WORK REQUEST: Return exactly the listing's lines, from its first line to the line holding "R204: 1.5k (MODE, SCL) -> 1.5k (+3V3, MODE)", ends included.

START RECORDS FOR THIS EXERCISE

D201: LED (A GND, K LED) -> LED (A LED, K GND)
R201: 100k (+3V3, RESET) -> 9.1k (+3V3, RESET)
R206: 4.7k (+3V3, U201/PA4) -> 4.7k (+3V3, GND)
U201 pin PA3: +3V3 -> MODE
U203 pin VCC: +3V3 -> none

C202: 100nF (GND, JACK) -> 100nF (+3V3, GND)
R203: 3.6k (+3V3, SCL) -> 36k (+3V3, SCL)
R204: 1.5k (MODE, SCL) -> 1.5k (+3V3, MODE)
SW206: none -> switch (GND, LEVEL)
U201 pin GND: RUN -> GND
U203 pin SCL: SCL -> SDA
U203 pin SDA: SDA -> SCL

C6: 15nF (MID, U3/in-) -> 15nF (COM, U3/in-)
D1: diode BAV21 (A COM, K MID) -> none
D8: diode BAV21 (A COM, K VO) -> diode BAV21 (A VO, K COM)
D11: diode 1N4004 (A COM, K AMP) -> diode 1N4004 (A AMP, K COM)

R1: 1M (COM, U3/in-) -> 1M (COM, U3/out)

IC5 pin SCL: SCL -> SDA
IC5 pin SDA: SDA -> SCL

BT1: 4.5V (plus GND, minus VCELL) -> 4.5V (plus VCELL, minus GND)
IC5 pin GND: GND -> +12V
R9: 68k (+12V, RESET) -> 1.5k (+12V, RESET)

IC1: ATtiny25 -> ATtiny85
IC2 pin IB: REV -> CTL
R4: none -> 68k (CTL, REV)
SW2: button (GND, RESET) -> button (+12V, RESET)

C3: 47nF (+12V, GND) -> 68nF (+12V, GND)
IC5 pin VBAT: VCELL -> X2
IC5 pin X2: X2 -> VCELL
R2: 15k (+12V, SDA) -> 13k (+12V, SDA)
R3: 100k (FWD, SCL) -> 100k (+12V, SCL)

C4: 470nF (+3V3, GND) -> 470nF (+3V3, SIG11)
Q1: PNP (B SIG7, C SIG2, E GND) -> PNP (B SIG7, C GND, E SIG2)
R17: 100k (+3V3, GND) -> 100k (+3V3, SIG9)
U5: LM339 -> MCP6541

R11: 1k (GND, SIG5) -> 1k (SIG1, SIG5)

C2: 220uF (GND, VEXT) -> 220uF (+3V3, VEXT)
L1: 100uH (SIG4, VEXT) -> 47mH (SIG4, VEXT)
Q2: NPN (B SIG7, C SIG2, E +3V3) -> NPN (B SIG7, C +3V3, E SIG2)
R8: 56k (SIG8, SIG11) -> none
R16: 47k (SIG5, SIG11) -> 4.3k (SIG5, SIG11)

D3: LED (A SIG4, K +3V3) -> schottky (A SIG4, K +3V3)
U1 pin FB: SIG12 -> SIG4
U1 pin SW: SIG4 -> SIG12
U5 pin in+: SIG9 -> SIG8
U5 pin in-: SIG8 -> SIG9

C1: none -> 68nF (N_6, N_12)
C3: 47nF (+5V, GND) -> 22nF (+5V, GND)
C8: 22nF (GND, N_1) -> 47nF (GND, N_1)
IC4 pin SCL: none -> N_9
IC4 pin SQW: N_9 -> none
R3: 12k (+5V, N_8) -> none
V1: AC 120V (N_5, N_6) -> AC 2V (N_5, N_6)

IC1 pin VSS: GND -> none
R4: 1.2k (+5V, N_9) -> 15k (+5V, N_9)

END RECORDS FOR THIS EXERCISE

SOLVED EXERCISE:
D201: LED (A GND, K LED) -> LED (A LED, K GND)
R201: 100k (+3V3, RESET) -> 9.1k (+3V3, RESET)
R206: 4.7k (+3V3, U201/PA4) -> 4.7k (+3V3, GND)
U201 pin PA3: +3V3 -> MODE
U203 pin VCC: +3V3 -> none

C202: 100nF (GND, JACK) -> 100nF (+3V3, GND)
R203: 3.6k (+3V3, SCL) -> 36k (+3V3, SCL)
R204: 1.5k (MODE, SCL) -> 1.5k (+3V3, MODE)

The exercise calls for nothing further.